(DATA RECORDS Opens)

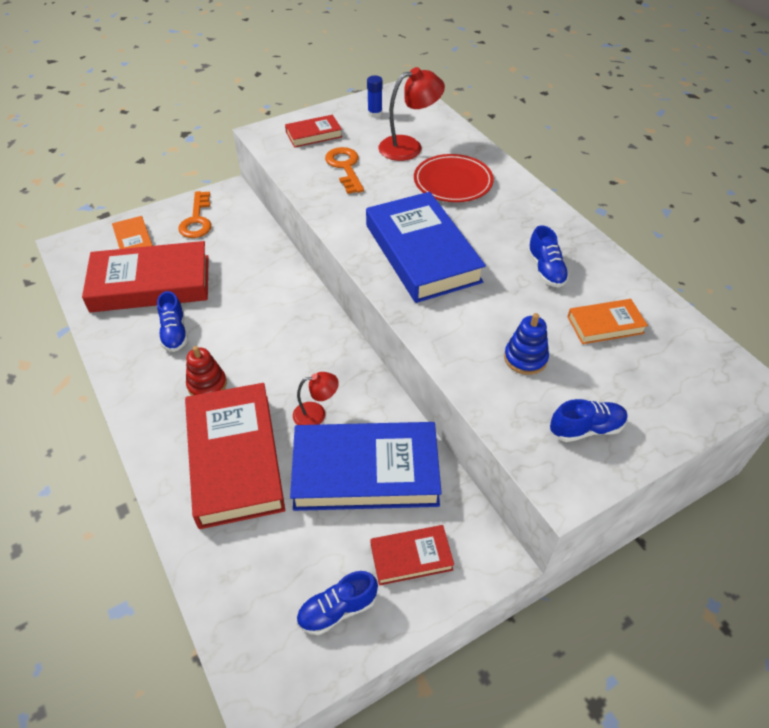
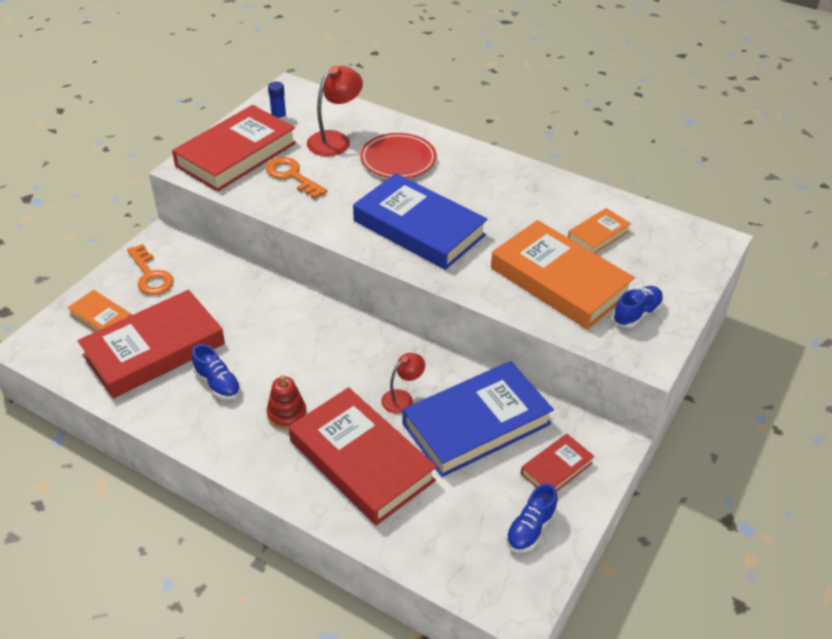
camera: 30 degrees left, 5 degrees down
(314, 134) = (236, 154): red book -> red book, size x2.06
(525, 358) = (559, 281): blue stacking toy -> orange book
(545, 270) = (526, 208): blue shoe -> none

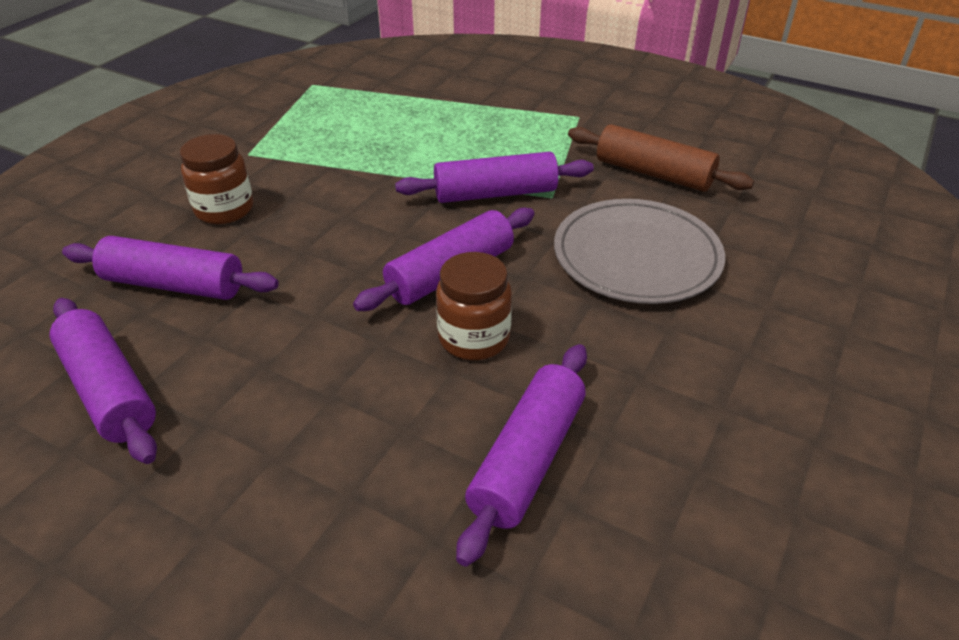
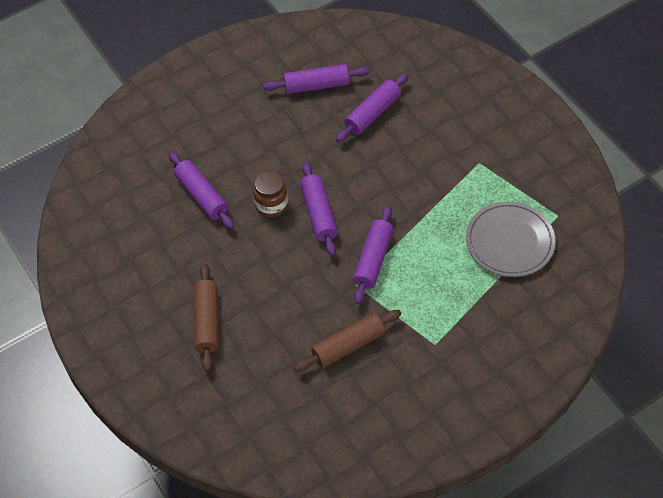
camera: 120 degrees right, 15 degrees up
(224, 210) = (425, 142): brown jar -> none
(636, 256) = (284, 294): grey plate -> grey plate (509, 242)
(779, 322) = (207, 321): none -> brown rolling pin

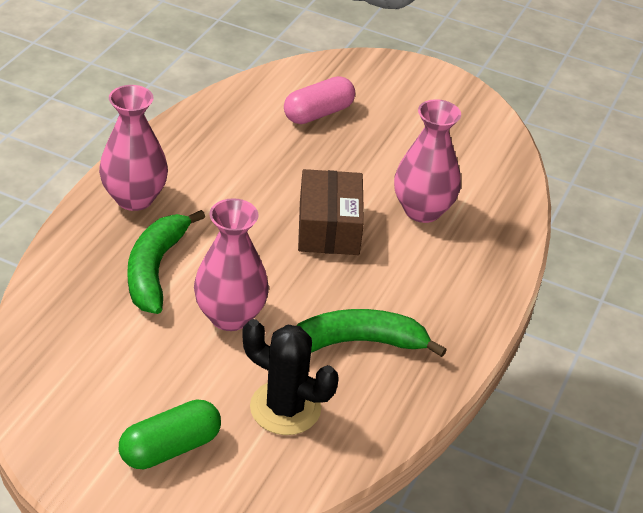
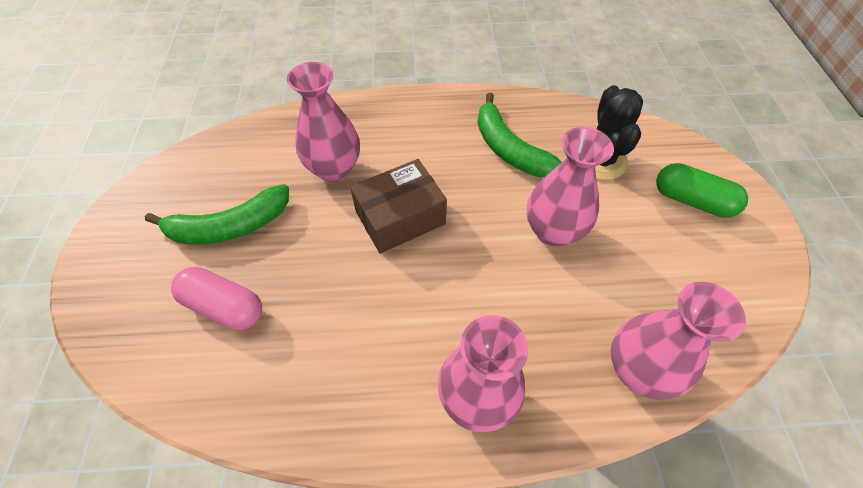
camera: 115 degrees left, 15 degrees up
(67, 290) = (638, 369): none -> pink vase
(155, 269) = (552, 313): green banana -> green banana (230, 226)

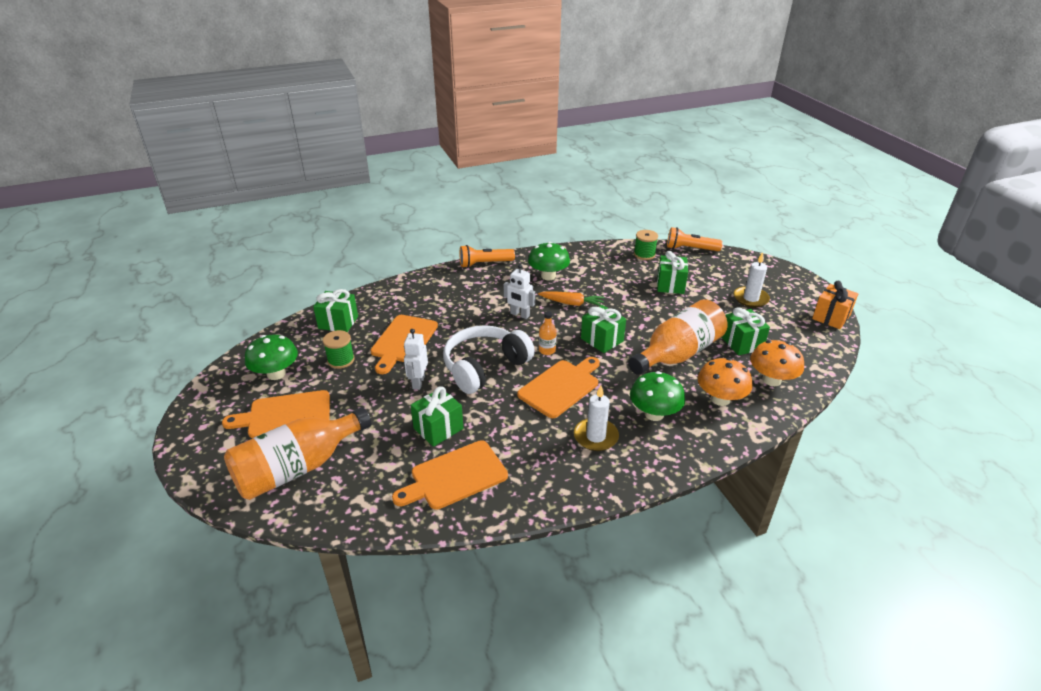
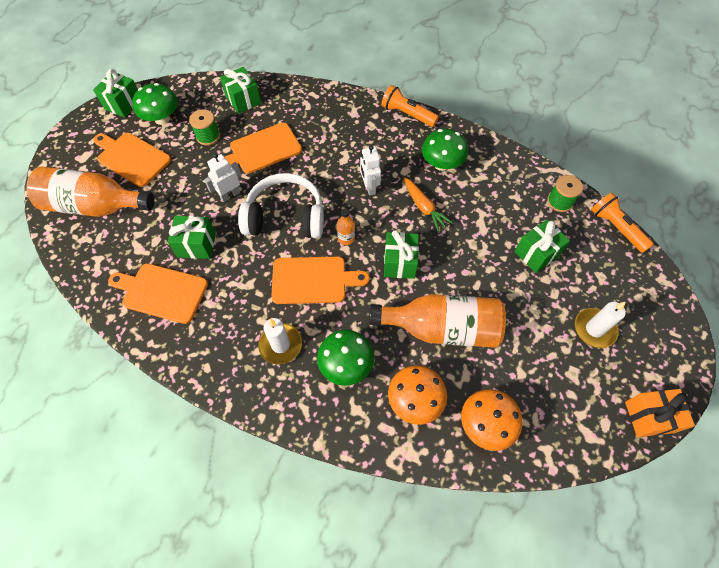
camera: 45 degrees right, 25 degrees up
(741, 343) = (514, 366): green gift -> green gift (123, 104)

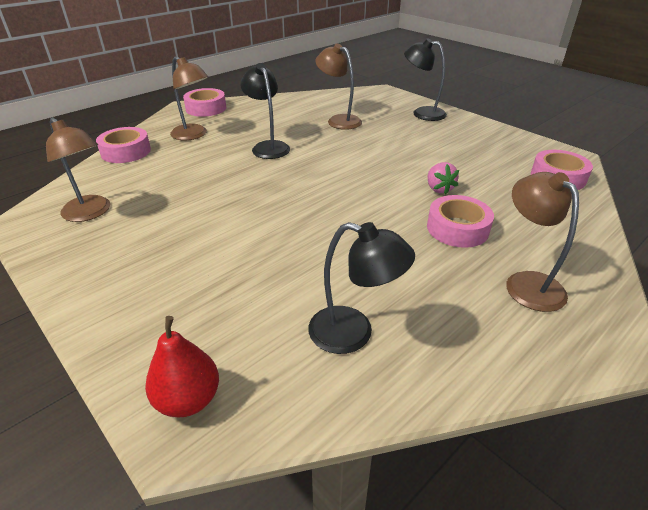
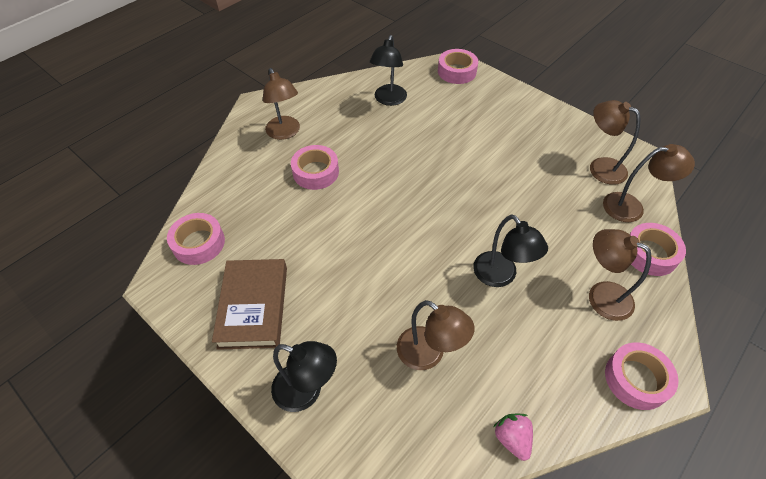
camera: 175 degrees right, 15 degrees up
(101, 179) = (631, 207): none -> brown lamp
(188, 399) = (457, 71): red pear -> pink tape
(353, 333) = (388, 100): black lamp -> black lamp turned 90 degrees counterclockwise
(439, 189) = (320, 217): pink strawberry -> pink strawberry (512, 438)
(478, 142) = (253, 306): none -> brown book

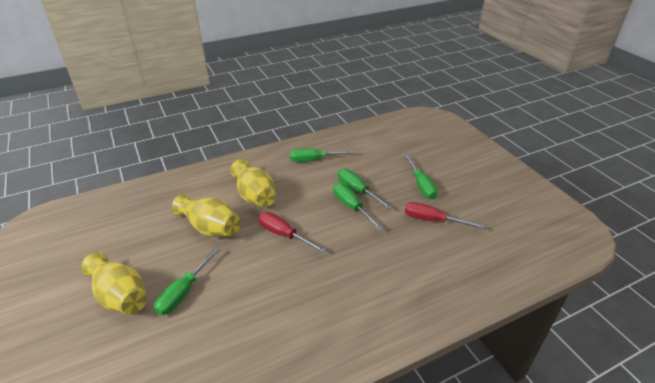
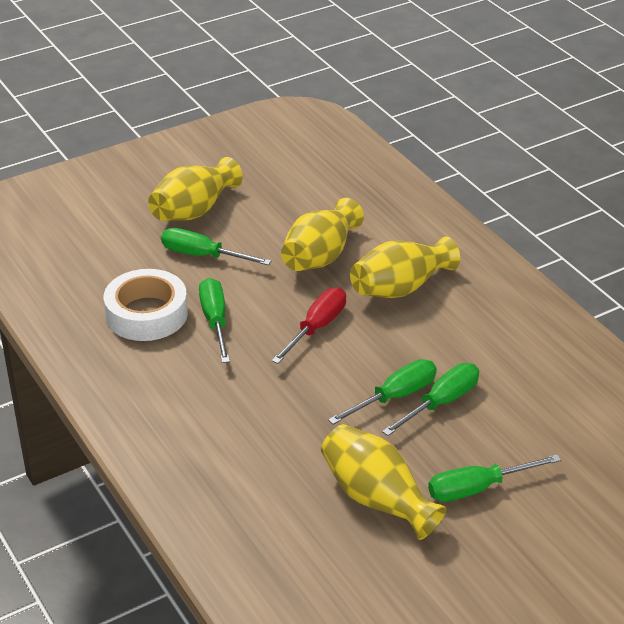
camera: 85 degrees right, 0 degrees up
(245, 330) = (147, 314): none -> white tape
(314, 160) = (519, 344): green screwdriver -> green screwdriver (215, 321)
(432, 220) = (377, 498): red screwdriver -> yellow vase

(DATA RECORDS Closes)

# TASK GOAL
Copy the data word for word, no pictures.

# SOLUTION FOR THIS TASK
camera: 30 degrees left, 5 degrees down
(314, 134) = (236, 154): red book -> red book, size x2.06
(525, 358) = (559, 281): blue stacking toy -> orange book
(545, 270) = (526, 208): blue shoe -> none

camera: 120 degrees right, 15 degrees up
(224, 210) = (425, 142): brown jar -> none
(636, 256) = (284, 294): grey plate -> grey plate (509, 242)
(779, 322) = (207, 321): none -> brown rolling pin

camera: 115 degrees left, 15 degrees up
(67, 290) = (638, 369): none -> pink vase
(155, 269) = (552, 313): green banana -> green banana (230, 226)

camera: 45 degrees right, 25 degrees up
(741, 343) = (514, 366): green gift -> green gift (123, 104)

camera: 175 degrees right, 15 degrees up
(101, 179) = (631, 207): none -> brown lamp
(188, 399) = (457, 71): red pear -> pink tape
(353, 333) = (388, 100): black lamp -> black lamp turned 90 degrees counterclockwise
(439, 189) = (320, 217): pink strawberry -> pink strawberry (512, 438)
(478, 142) = (253, 306): none -> brown book

camera: 85 degrees right, 0 degrees up
(245, 330) = (147, 314): none -> white tape
(314, 160) = (519, 344): green screwdriver -> green screwdriver (215, 321)
(432, 220) = (377, 498): red screwdriver -> yellow vase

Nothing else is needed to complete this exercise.